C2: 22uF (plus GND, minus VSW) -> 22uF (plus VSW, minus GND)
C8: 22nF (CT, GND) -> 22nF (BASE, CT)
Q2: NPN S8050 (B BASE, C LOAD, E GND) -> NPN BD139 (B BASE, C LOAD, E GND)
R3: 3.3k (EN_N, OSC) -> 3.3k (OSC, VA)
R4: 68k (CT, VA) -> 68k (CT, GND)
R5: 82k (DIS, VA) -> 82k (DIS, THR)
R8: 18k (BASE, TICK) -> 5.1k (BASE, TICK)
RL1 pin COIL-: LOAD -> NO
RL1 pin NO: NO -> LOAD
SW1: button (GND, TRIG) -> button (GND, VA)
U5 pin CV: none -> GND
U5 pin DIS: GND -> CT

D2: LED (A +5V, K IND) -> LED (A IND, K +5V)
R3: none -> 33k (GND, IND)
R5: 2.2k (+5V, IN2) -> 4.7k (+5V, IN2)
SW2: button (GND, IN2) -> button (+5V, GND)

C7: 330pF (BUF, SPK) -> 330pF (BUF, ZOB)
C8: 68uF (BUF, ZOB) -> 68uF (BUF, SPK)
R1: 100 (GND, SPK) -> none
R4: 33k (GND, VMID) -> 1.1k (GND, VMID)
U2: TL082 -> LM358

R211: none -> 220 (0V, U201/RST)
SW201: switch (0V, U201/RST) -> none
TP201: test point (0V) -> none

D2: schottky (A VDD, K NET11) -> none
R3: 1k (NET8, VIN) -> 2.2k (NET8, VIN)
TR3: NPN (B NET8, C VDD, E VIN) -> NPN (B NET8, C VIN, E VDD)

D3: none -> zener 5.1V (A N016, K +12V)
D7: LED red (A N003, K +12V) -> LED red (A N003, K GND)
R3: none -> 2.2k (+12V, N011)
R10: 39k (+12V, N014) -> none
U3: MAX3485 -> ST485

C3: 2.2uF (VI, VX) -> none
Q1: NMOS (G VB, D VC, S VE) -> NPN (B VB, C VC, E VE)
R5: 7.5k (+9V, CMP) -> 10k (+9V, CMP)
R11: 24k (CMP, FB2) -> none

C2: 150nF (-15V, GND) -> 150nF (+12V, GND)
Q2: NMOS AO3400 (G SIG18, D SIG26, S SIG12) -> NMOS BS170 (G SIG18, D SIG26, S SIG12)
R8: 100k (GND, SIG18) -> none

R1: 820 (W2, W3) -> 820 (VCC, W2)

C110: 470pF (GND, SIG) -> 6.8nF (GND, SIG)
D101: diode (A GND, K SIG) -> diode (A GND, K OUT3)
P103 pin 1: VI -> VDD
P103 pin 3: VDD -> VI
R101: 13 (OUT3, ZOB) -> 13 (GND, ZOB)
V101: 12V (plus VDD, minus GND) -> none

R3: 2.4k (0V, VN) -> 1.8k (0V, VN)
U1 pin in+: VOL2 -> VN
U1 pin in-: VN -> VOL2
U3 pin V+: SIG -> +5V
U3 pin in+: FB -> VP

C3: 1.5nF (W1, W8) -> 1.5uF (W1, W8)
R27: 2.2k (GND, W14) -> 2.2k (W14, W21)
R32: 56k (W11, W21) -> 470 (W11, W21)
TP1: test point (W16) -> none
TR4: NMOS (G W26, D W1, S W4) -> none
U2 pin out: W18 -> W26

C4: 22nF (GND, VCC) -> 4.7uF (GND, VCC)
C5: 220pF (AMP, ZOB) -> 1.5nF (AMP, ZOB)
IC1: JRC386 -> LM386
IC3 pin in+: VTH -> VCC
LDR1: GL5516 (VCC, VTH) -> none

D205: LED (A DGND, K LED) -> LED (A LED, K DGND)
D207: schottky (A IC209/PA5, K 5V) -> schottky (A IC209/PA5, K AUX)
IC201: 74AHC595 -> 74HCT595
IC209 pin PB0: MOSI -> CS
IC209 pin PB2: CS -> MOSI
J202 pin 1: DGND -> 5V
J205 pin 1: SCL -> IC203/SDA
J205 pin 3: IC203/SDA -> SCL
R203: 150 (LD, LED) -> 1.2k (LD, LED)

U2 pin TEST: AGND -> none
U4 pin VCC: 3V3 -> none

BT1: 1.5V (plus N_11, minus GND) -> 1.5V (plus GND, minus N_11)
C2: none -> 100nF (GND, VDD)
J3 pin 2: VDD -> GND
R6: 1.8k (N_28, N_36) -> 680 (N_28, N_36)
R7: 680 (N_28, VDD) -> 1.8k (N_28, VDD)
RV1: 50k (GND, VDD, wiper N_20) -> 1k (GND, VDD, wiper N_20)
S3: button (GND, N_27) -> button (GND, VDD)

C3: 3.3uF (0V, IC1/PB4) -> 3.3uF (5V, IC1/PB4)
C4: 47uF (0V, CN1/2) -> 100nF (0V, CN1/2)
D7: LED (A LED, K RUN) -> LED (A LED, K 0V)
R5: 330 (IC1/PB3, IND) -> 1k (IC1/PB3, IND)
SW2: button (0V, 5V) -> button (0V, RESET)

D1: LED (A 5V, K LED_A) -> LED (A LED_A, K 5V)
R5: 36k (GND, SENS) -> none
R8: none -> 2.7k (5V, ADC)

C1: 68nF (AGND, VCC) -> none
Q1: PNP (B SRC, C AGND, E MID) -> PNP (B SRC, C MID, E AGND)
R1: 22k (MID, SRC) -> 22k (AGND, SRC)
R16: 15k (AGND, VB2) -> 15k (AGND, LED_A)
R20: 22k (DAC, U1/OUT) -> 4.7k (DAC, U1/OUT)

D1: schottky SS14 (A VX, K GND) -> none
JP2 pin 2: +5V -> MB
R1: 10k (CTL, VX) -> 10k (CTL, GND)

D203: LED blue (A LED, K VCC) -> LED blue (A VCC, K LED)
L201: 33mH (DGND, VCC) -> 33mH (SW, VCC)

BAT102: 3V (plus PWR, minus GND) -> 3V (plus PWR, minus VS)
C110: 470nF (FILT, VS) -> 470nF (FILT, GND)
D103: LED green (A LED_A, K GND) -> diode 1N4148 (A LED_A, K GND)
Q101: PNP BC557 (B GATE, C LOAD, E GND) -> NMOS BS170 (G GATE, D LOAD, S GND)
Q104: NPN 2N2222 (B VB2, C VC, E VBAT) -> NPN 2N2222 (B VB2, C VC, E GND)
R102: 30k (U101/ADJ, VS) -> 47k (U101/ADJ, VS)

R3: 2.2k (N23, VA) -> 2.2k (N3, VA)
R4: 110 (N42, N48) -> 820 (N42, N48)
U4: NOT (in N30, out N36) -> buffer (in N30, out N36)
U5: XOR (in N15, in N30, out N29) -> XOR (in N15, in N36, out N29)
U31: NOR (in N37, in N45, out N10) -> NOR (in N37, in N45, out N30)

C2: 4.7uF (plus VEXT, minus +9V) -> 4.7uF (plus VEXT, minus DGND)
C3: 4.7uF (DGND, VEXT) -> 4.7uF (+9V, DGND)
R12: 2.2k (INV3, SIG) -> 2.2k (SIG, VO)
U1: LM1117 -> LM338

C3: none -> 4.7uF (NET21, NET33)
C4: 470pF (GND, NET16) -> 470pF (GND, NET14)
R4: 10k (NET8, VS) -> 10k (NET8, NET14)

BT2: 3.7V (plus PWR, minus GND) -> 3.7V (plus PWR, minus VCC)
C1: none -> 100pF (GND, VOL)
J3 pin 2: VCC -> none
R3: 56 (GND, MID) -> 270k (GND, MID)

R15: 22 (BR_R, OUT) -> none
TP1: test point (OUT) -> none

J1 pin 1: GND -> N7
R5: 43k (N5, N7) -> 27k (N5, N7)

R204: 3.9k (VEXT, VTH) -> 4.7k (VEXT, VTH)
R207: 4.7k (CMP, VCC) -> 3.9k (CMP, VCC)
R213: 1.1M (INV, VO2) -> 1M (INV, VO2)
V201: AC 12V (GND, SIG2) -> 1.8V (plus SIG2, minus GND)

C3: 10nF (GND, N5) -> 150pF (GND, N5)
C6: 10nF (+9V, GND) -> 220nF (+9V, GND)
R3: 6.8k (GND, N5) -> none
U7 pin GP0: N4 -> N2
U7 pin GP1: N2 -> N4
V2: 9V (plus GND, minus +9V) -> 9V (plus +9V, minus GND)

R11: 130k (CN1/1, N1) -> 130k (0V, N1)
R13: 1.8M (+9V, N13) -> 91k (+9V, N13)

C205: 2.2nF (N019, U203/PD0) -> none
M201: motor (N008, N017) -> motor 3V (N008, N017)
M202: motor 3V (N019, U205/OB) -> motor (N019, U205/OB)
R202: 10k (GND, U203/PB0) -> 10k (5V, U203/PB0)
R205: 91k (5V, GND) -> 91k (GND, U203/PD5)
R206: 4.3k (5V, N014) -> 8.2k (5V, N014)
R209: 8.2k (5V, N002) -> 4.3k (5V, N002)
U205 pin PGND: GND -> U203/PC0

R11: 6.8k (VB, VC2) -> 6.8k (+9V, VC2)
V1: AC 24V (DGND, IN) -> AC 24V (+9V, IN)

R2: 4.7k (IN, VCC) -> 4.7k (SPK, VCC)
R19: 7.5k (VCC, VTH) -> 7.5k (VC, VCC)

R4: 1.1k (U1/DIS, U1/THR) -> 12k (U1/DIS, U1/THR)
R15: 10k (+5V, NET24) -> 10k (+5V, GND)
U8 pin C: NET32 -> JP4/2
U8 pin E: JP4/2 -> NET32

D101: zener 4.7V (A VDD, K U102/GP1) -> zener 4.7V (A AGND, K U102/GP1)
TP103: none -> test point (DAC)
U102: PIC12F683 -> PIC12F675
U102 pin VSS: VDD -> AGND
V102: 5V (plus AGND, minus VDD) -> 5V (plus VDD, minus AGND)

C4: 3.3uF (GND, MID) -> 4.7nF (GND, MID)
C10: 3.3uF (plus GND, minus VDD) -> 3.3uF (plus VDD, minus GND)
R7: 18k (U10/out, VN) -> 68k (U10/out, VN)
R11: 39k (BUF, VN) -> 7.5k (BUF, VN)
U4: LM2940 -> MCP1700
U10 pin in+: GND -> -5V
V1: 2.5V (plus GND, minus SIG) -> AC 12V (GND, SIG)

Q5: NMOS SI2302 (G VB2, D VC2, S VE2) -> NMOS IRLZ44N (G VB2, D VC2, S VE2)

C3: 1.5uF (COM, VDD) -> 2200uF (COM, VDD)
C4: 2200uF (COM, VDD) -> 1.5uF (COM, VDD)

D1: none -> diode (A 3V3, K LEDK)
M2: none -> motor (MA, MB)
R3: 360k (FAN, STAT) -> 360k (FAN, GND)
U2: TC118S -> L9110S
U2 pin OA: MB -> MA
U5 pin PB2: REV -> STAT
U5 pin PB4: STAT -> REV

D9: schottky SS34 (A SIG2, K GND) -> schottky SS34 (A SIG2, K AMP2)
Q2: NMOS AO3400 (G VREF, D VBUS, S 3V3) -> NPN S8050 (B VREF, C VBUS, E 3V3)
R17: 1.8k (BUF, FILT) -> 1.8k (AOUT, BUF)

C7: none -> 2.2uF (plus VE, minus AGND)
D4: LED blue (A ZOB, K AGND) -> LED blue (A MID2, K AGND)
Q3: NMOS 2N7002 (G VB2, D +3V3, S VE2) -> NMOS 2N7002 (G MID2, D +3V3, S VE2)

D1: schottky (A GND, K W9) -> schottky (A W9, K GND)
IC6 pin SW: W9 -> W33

● What is needed
In the listing above, find the line containing "IC3 pin in+: VTH -> VCC" and the line containing "D7: LED (A LED, K RUN) -> LED (A LED, K 0V)", then retype both and every line between them exactly, with nothing else.

● Task answer
IC3 pin in+: VTH -> VCC
LDR1: GL5516 (VCC, VTH) -> none

D205: LED (A DGND, K LED) -> LED (A LED, K DGND)
D207: schottky (A IC209/PA5, K 5V) -> schottky (A IC209/PA5, K AUX)
IC201: 74AHC595 -> 74HCT595
IC209 pin PB0: MOSI -> CS
IC209 pin PB2: CS -> MOSI
J202 pin 1: DGND -> 5V
J205 pin 1: SCL -> IC203/SDA
J205 pin 3: IC203/SDA -> SCL
R203: 150 (LD, LED) -> 1.2k (LD, LED)

U2 pin TEST: AGND -> none
U4 pin VCC: 3V3 -> none

BT1: 1.5V (plus N_11, minus GND) -> 1.5V (plus GND, minus N_11)
C2: none -> 100nF (GND, VDD)
J3 pin 2: VDD -> GND
R6: 1.8k (N_28, N_36) -> 680 (N_28, N_36)
R7: 680 (N_28, VDD) -> 1.8k (N_28, VDD)
RV1: 50k (GND, VDD, wiper N_20) -> 1k (GND, VDD, wiper N_20)
S3: button (GND, N_27) -> button (GND, VDD)

C3: 3.3uF (0V, IC1/PB4) -> 3.3uF (5V, IC1/PB4)
C4: 47uF (0V, CN1/2) -> 100nF (0V, CN1/2)
D7: LED (A LED, K RUN) -> LED (A LED, K 0V)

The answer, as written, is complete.